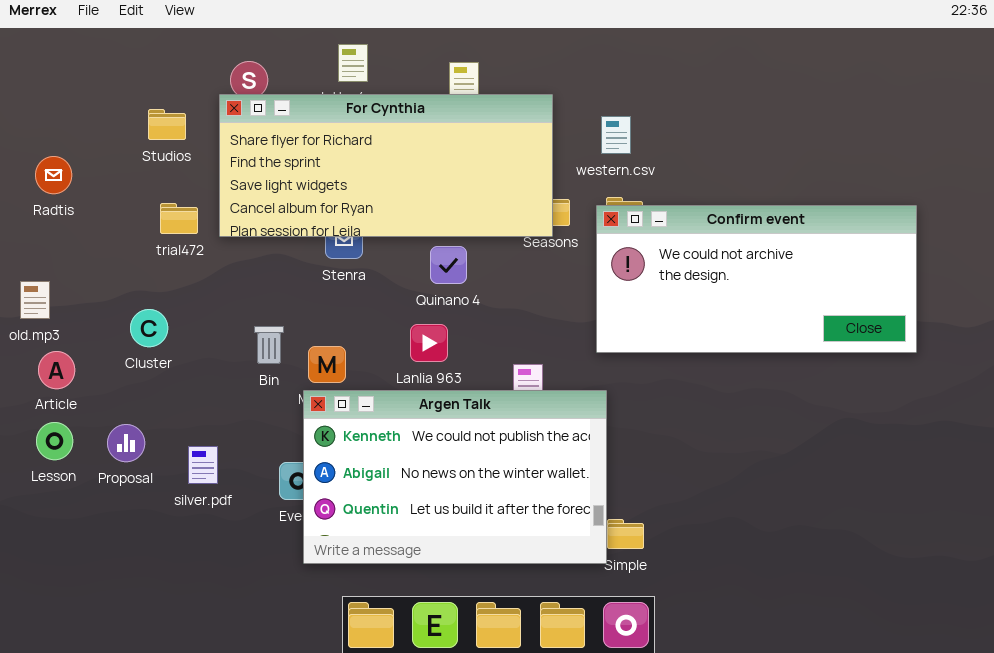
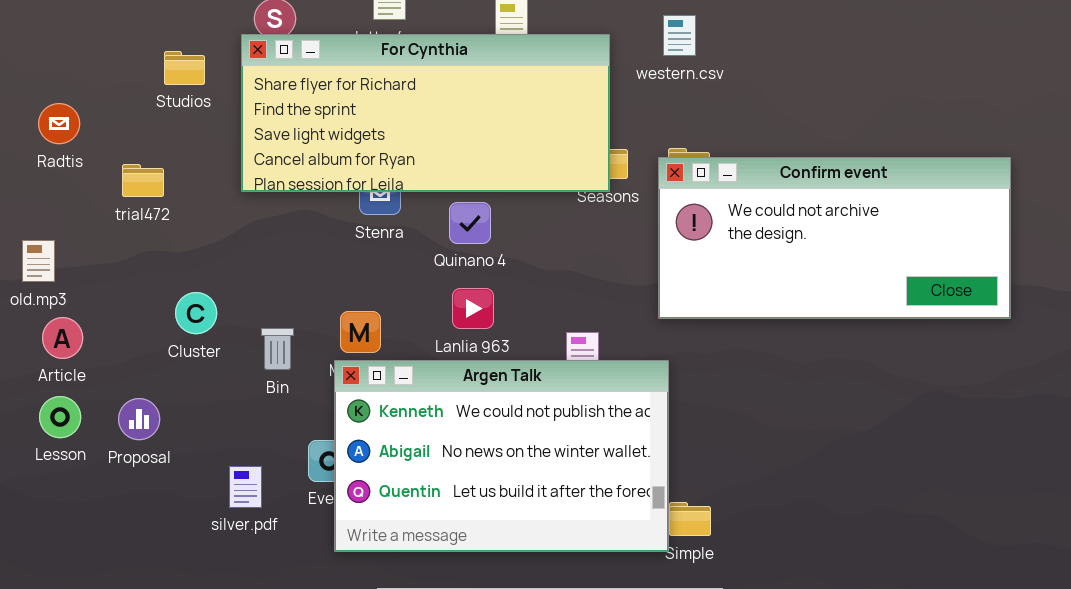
western.csv: [601,116,631,154] -> [663,15,696,56], moved
trial472: [160,203,198,234] -> [122,164,164,197], moved
Quinano 4: [430,246,467,284] -> [449,202,491,244], moved
Cluster: [130,309,168,347] -> [175,292,217,334], moved
Bin: [254,326,284,364] -> [261,328,294,370], moved
silver.pdf: [188,446,218,484] -> [229,466,262,508], moved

________________________

▶ Aim of the task:
Every entry above needs to be printed again exactly, with its pictures left out.

▶ Your solution:
western.csv: [601,116,631,154] -> [663,15,696,56], moved
trial472: [160,203,198,234] -> [122,164,164,197], moved
Quinano 4: [430,246,467,284] -> [449,202,491,244], moved
Cluster: [130,309,168,347] -> [175,292,217,334], moved
Bin: [254,326,284,364] -> [261,328,294,370], moved
silver.pdf: [188,446,218,484] -> [229,466,262,508], moved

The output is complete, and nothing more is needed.